→ **What is required**
From the data below, repeat exactly the lines from the line with "purple brick A10:A11 level 1 -> none" to the line with "yellow brick B9", both included.

→ **Source data**
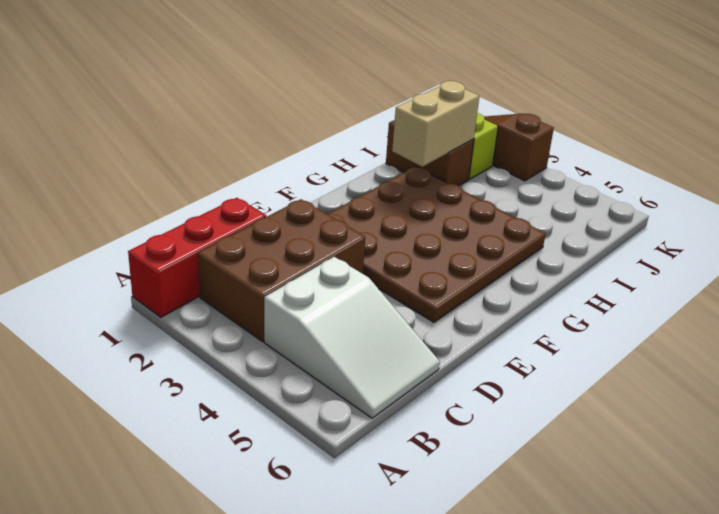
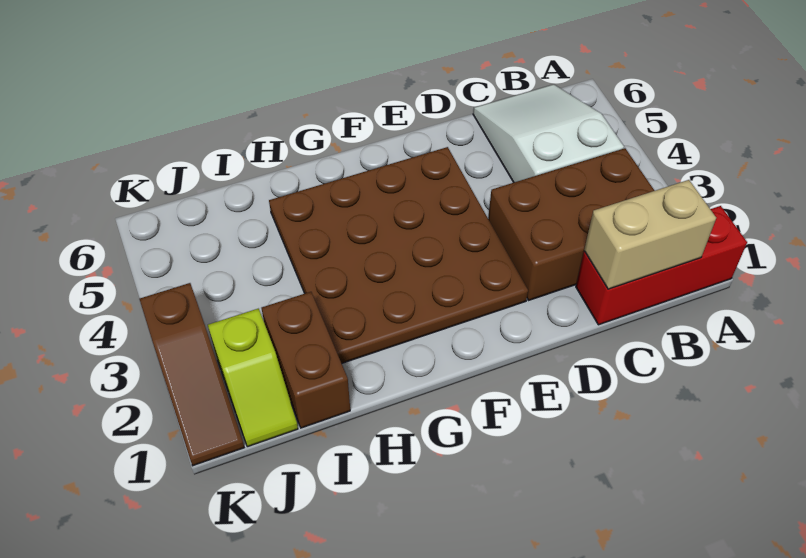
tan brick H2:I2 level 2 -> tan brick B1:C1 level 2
---
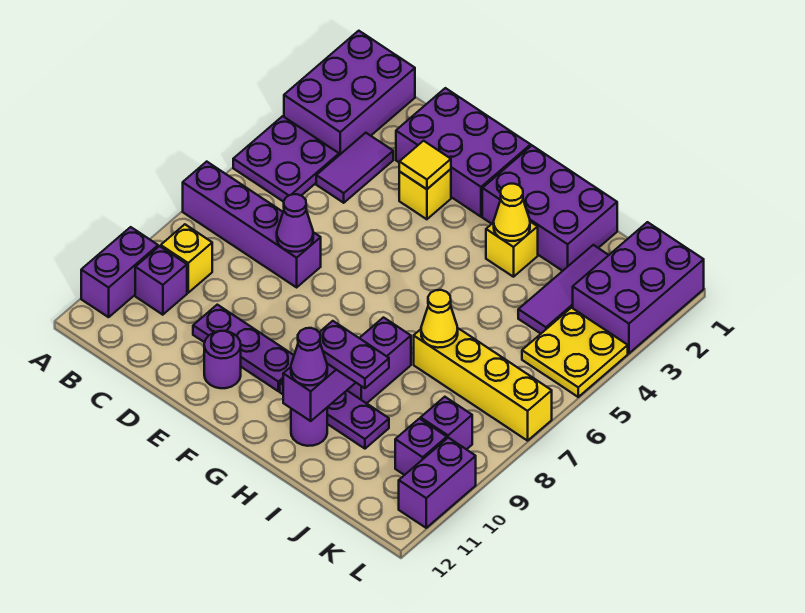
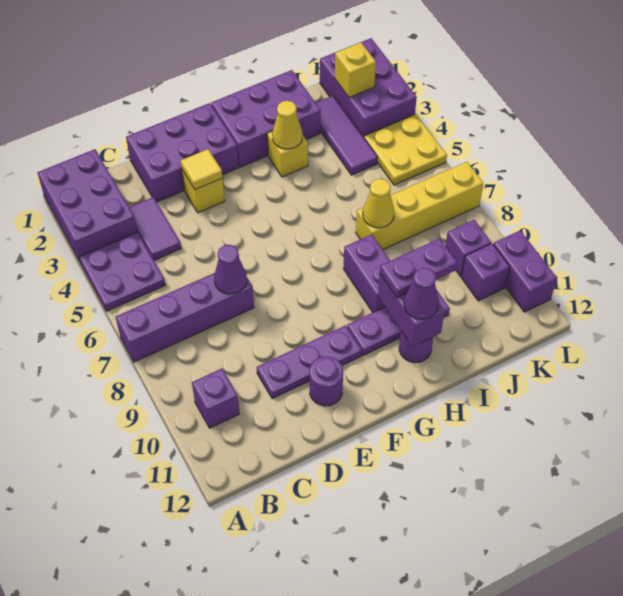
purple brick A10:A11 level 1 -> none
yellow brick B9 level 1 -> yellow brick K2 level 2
...
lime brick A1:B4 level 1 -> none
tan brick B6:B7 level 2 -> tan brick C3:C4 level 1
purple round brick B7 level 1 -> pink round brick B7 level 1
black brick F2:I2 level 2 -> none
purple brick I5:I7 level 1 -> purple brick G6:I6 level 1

→ **Final answer**
purple brick A10:A11 level 1 -> none
yellow brick B9 level 1 -> yellow brick K2 level 2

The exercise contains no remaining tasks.